● TASK BRIEF: Print each record below precisely, with every picture left out of the copy.

----- PROVIDED DATA -----

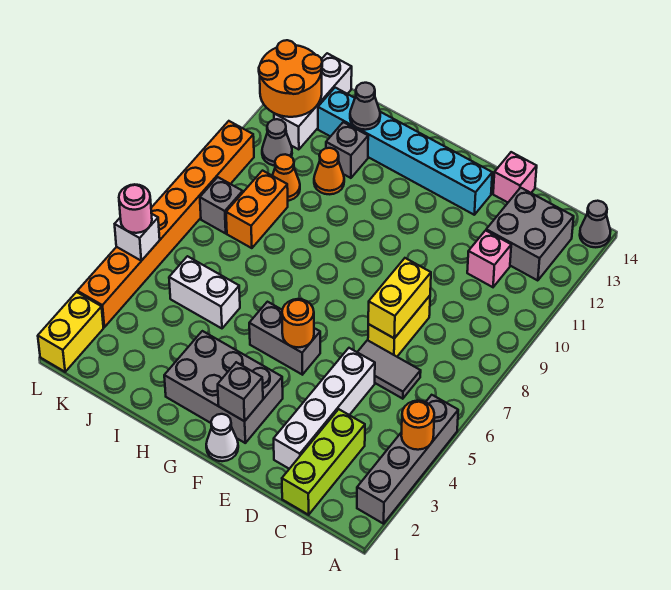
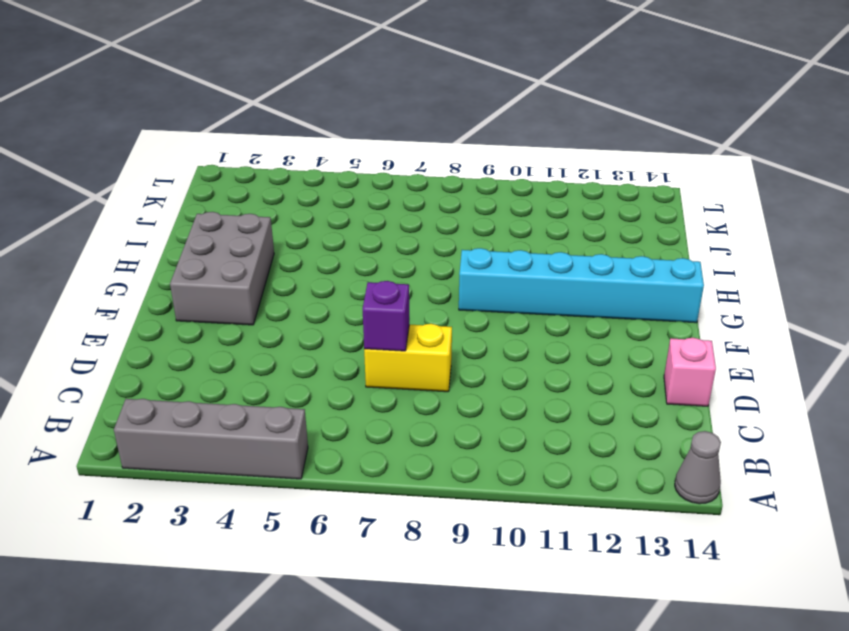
purple brick D7 level 2 -> yellow brick D7:D8 level 2
cyan brick G9:G14 level 1 -> cyan brick E13:J13 level 1
none -> grey brick B12:C13 level 1
none -> lime brick C1:C3 level 1
none -> grey tile C6:D6 level 1
none -> pink brick C11 level 1

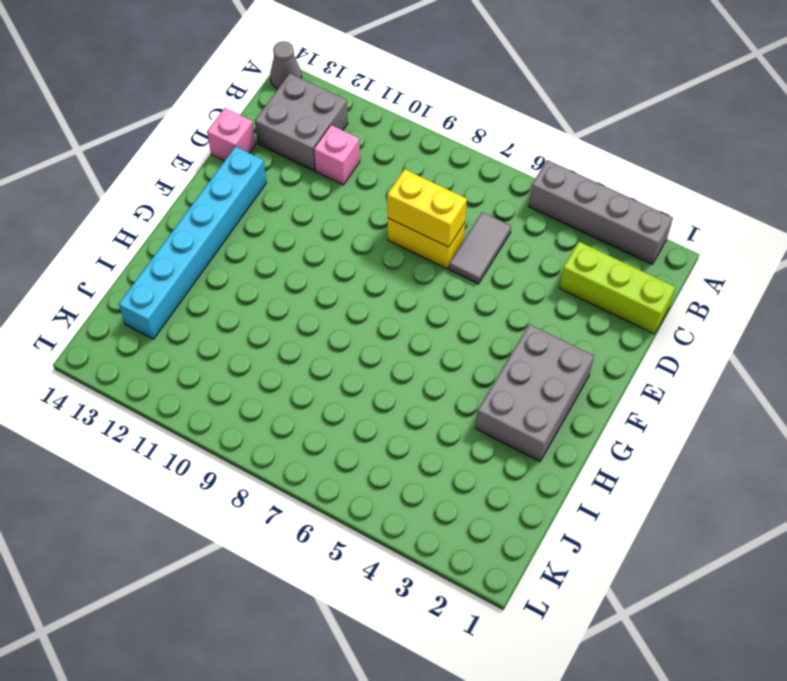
none -> white brick D2:D5 level 1
none -> white cone F1 level 1
none -> grey brick F5:G5 level 1
none -> white brick I5:J5 level 1

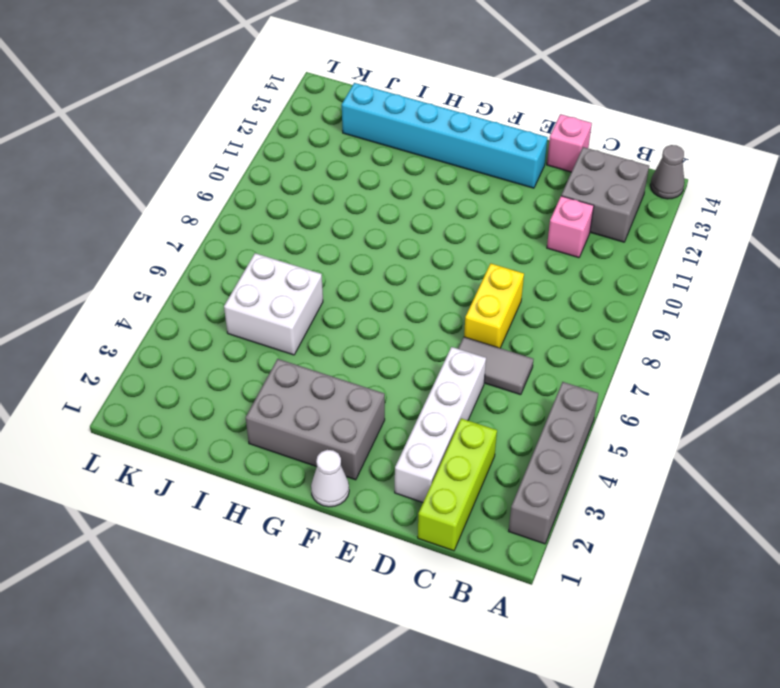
white brick I5:J6 level 1 -> white brick I5:J5 level 1
none -> grey brick F5:G5 level 1
none -> orange cone I11 level 1
none -> grey brick I12 level 1
none -> orange brick J8:J9 level 1

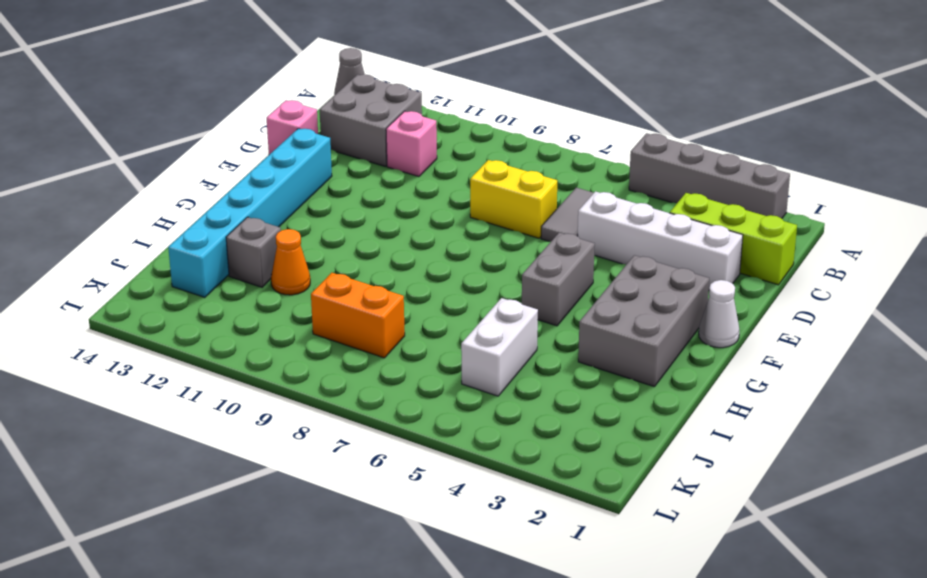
none -> orange cone J10 level 1
none -> grey brick K8 level 1
none -> grey cone K11 level 1
none -> white brick K12:K14 level 1

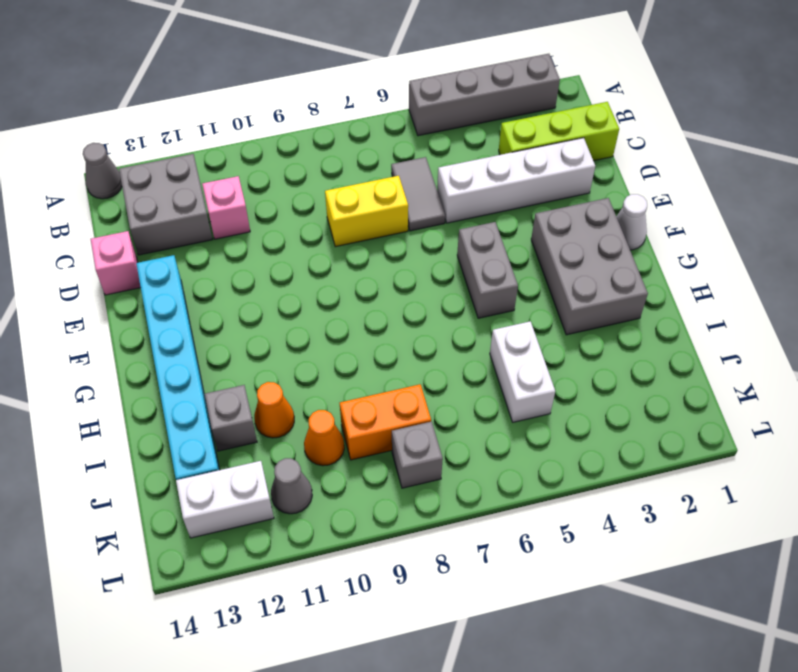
white brick K12:K13 level 1 -> white brick K12:K14 level 1
none -> yellow brick L1:L2 level 1
none -> orange brick L3:L10 level 1
none -> orange round brick A4 level 2
none -> yellow brick D7:D8 level 2

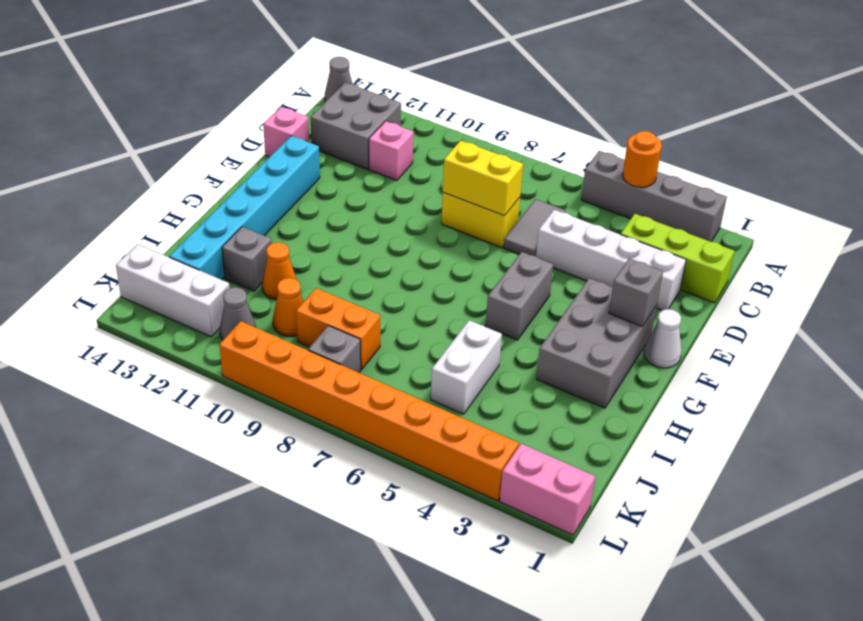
pink brick L1:L2 level 1 -> yellow brick L1:L2 level 1
none -> orange round brick F5 level 2
none -> grey cone I13 level 2
none -> orange round brick K12:L13 level 2
none -> white brick L5 level 2

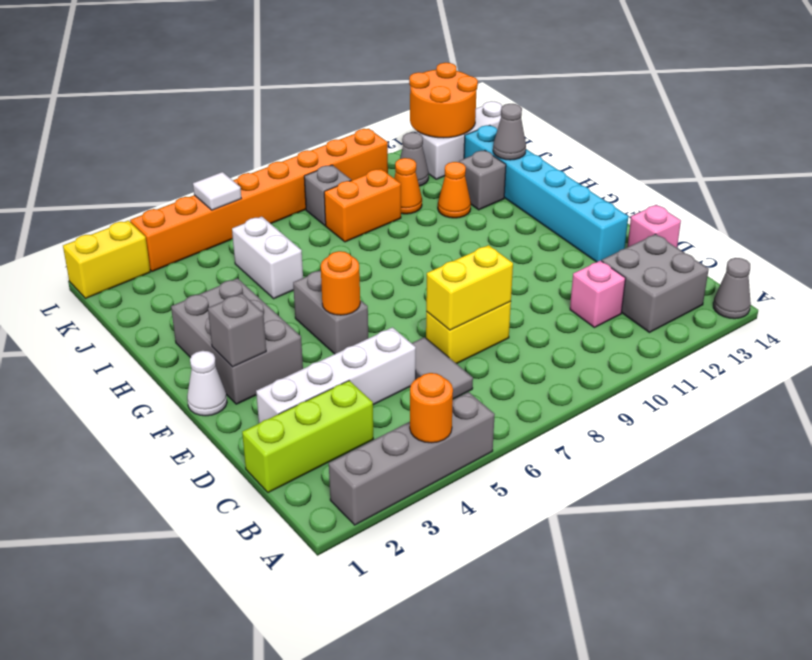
white tile L5 level 2 -> white brick L5 level 2
none -> pink round brick L5 level 3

-----

● SOLVED PROBLEM:
purple brick D7 level 2 -> yellow brick D7:D8 level 2
cyan brick G9:G14 level 1 -> cyan brick E13:J13 level 1
none -> grey brick B12:C13 level 1
none -> lime brick C1:C3 level 1
none -> grey tile C6:D6 level 1
none -> pink brick C11 level 1

none -> white brick D2:D5 level 1
none -> white cone F1 level 1
none -> grey brick F5:G5 level 1
none -> white brick I5:J5 level 1

white brick I5:J6 level 1 -> white brick I5:J5 level 1
none -> grey brick F5:G5 level 1
none -> orange cone I11 level 1
none -> grey brick I12 level 1
none -> orange brick J8:J9 level 1

none -> orange cone J10 level 1
none -> grey brick K8 level 1
none -> grey cone K11 level 1
none -> white brick K12:K14 level 1

white brick K12:K13 level 1 -> white brick K12:K14 level 1
none -> yellow brick L1:L2 level 1
none -> orange brick L3:L10 level 1
none -> orange round brick A4 level 2
none -> yellow brick D7:D8 level 2

pink brick L1:L2 level 1 -> yellow brick L1:L2 level 1
none -> orange round brick F5 level 2
none -> grey cone I13 level 2
none -> orange round brick K12:L13 level 2
none -> white brick L5 level 2

white tile L5 level 2 -> white brick L5 level 2
none -> pink round brick L5 level 3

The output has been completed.